* EXERCISE INSTRUCTIONS: The line that contains "Option: [1108,608,1179,678] ->" marks the start. Please set it down, with every later line of the data, exactly and without pictures.

(Stored data entries)
· · · · ·
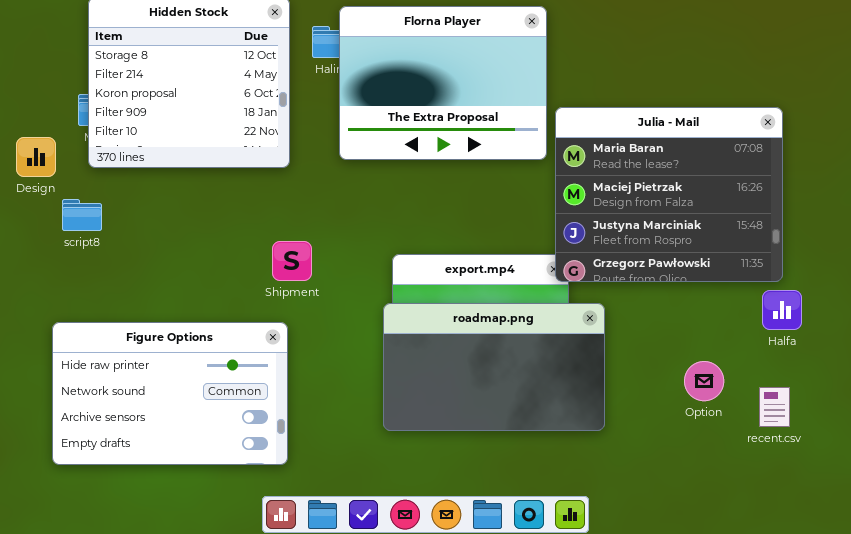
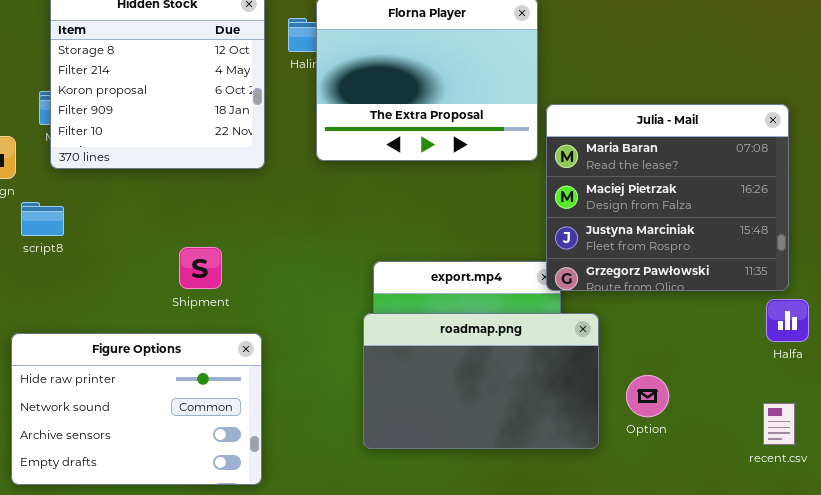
Shipment: [272,241,312,281] -> [179,247,222,289], moved
Option: [684,361,724,401] -> [626,375,669,417], moved

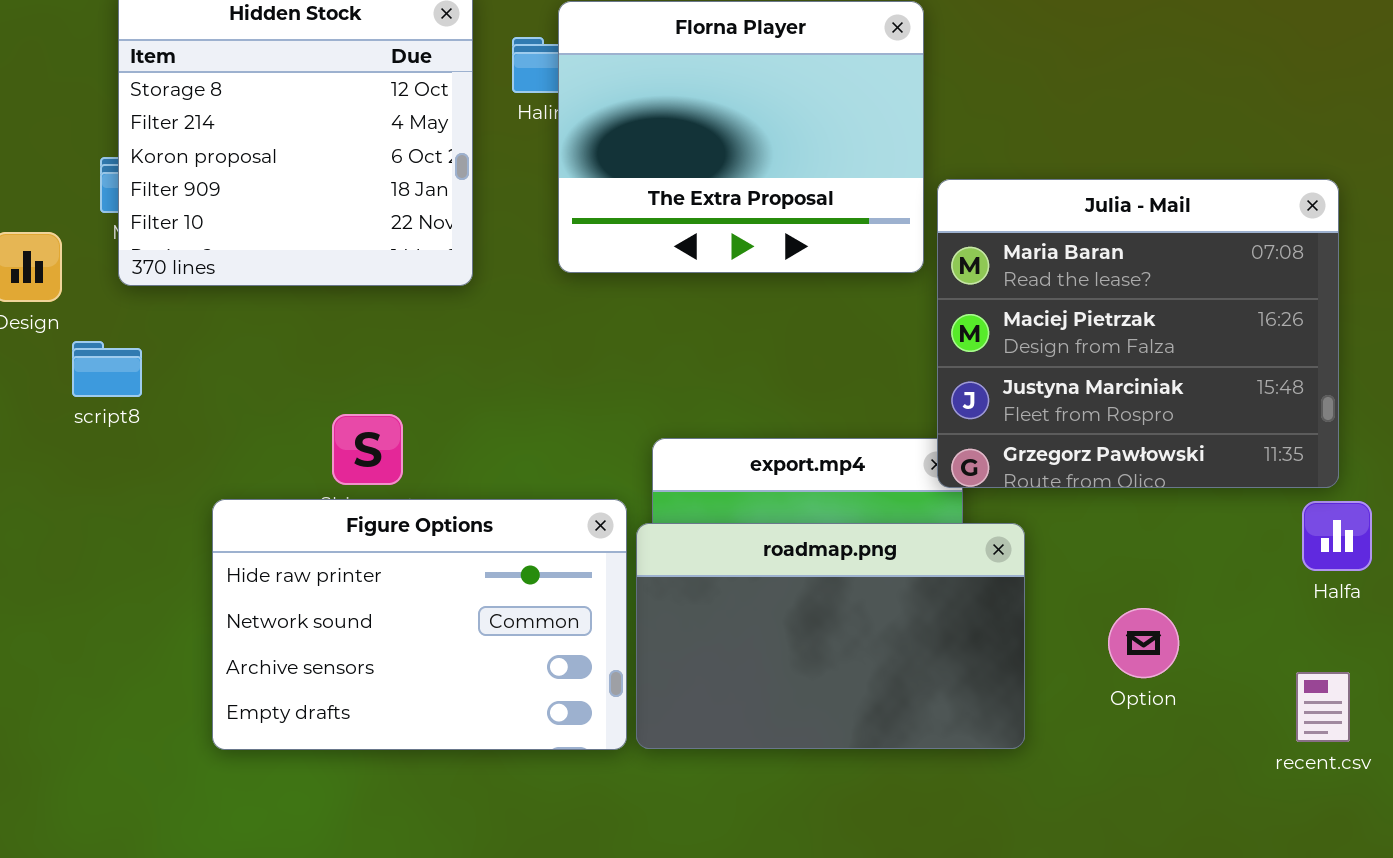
Figure Options: [11,333,262,485] -> [212,499,627,750], moved
Option: [626,375,669,417] -> [1108,608,1179,678], moved

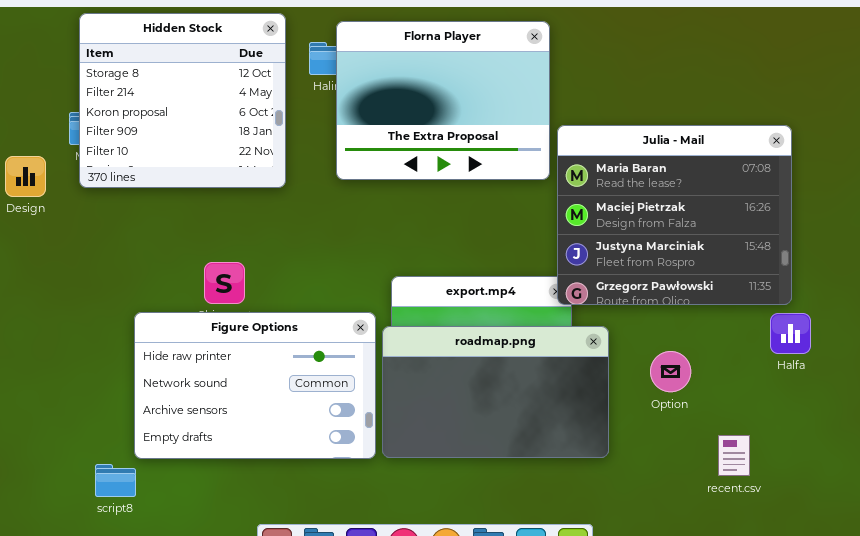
script8: [72,341,142,397] -> [95,464,136,497], moved
Option: [1108,608,1179,678] -> [650,351,691,392], moved
recent.csv: [1296,672,1350,742] -> [718,435,750,476], moved

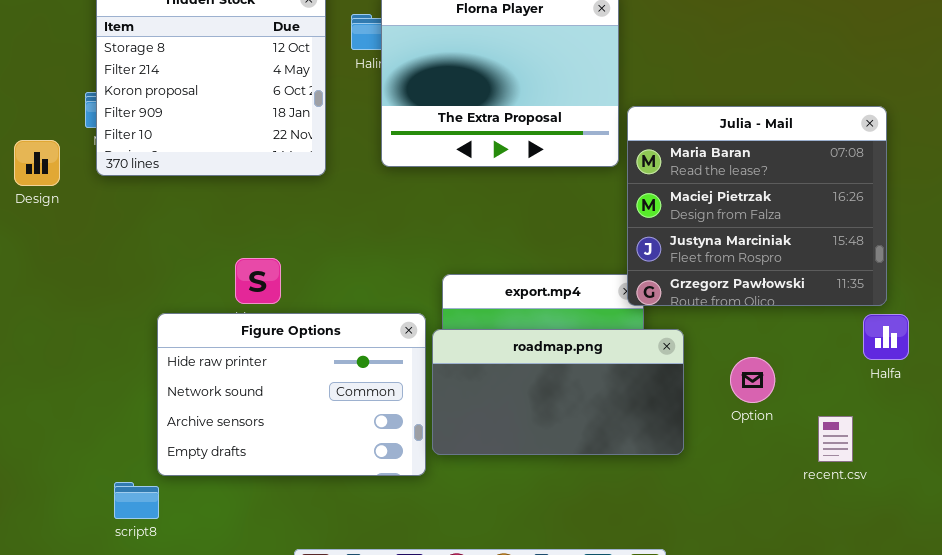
roadmap.png: [382,326,609,458] -> [432,329,684,455], resized
recent.csv: [718,435,750,476] -> [818,416,853,462], moved

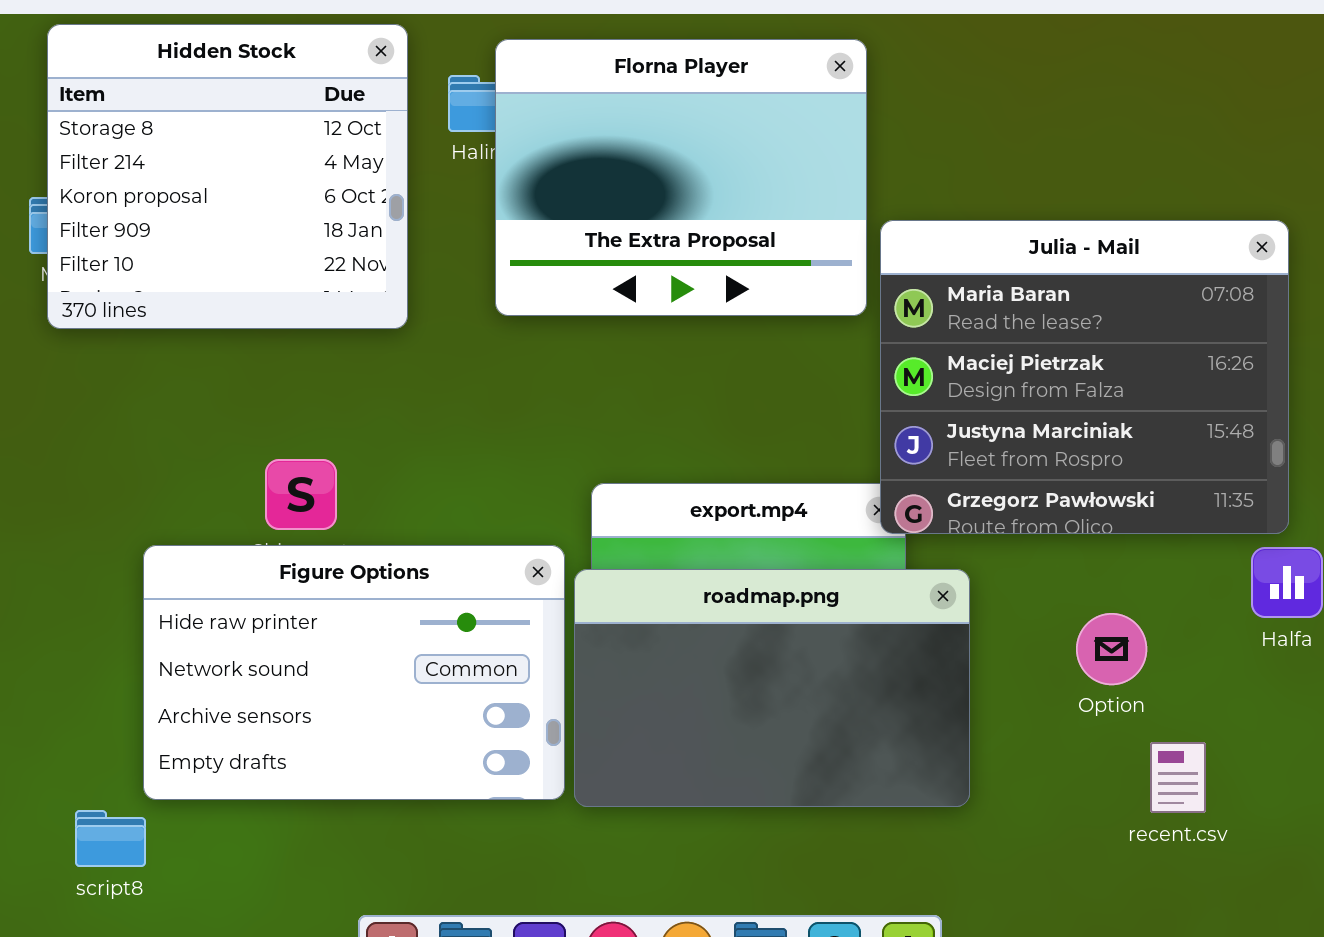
roadmap.png: [432,329,684,455] -> [574,569,970,807], resized
Option: [730,357,775,403] -> [1076,613,1147,685], moved
recent.csv: [818,416,853,462] -> [1150,742,1206,813], moved

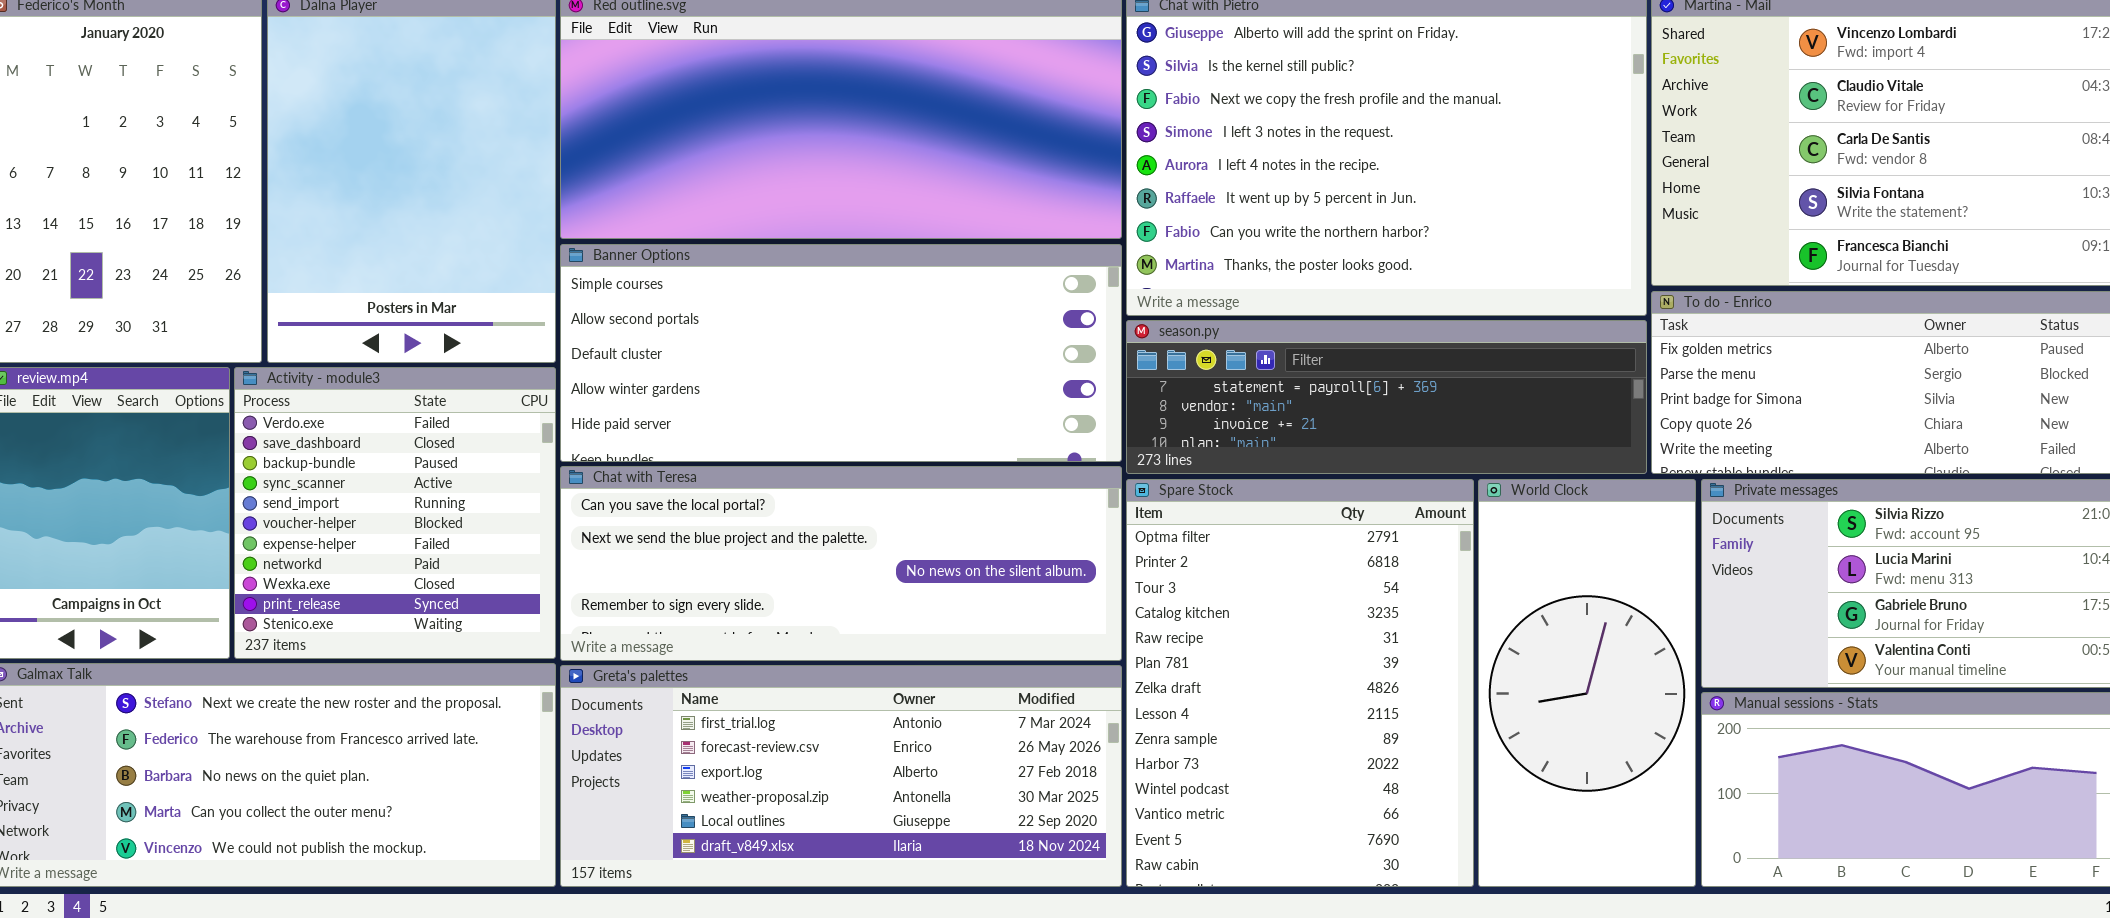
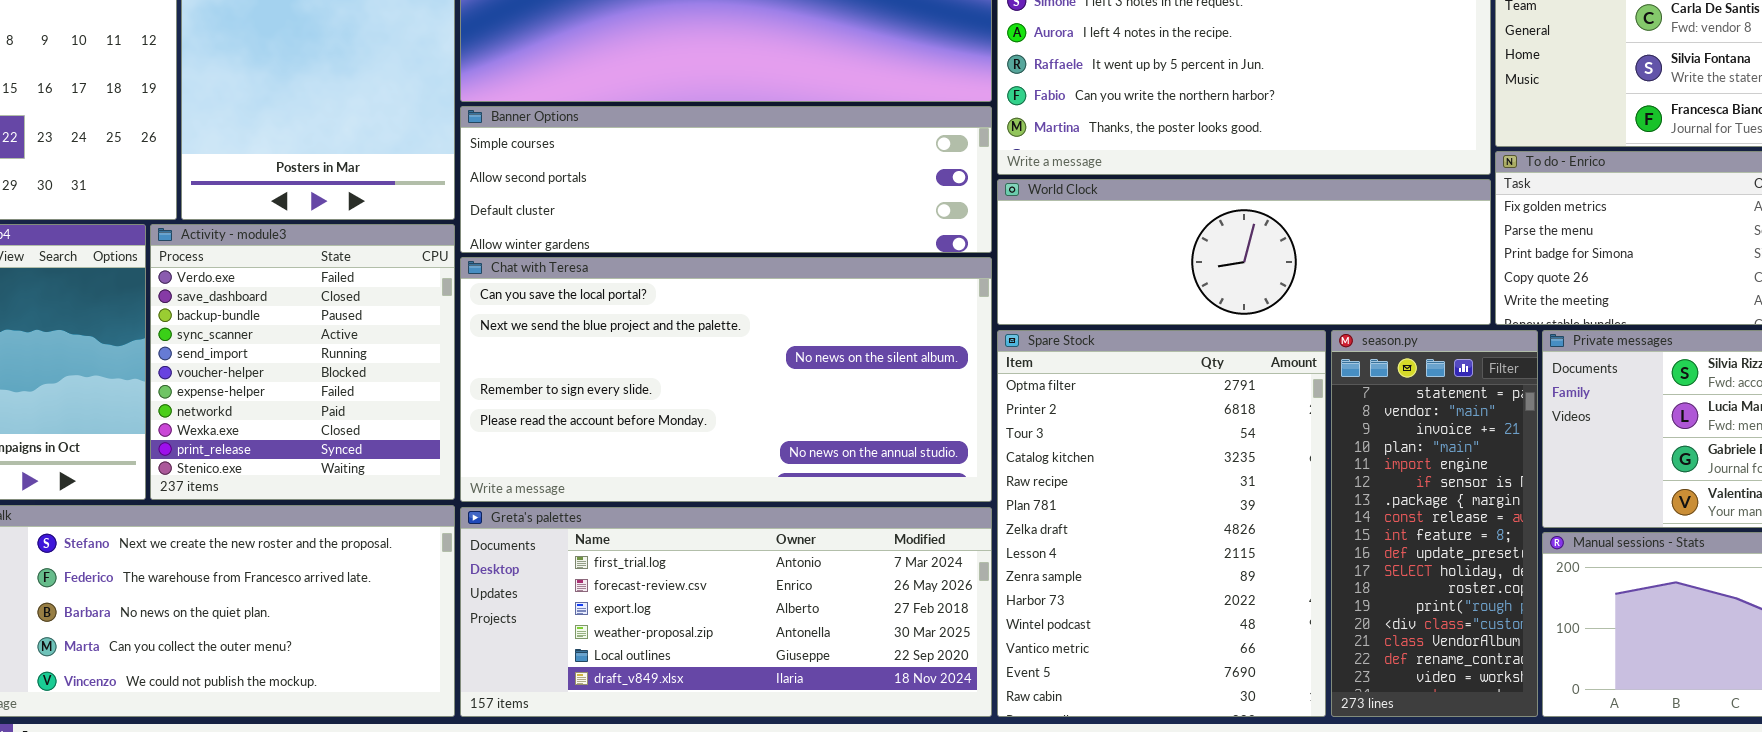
Banner Options: [560,244,1122,462] -> [460,106,992,253], resized
season.py: [1126,320,1647,474] -> [1331,330,1538,717], moved, resized
Chat with Teresa: [560,466,1122,661] -> [460,257,992,502], resized
World Clock: [1478,479,1696,887] -> [997,179,1491,325], moved, resized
· · · · ·
* RESULT OF THE TASK:
Option: [1108,608,1179,678] -> [650,351,691,392], moved
recent.csv: [1296,672,1350,742] -> [718,435,750,476], moved

roadmap.png: [382,326,609,458] -> [432,329,684,455], resized
recent.csv: [718,435,750,476] -> [818,416,853,462], moved

roadmap.png: [432,329,684,455] -> [574,569,970,807], resized
Option: [730,357,775,403] -> [1076,613,1147,685], moved
recent.csv: [818,416,853,462] -> [1150,742,1206,813], moved

Banner Options: [560,244,1122,462] -> [460,106,992,253], resized
season.py: [1126,320,1647,474] -> [1331,330,1538,717], moved, resized
Chat with Teresa: [560,466,1122,661] -> [460,257,992,502], resized
World Clock: [1478,479,1696,887] -> [997,179,1491,325], moved, resized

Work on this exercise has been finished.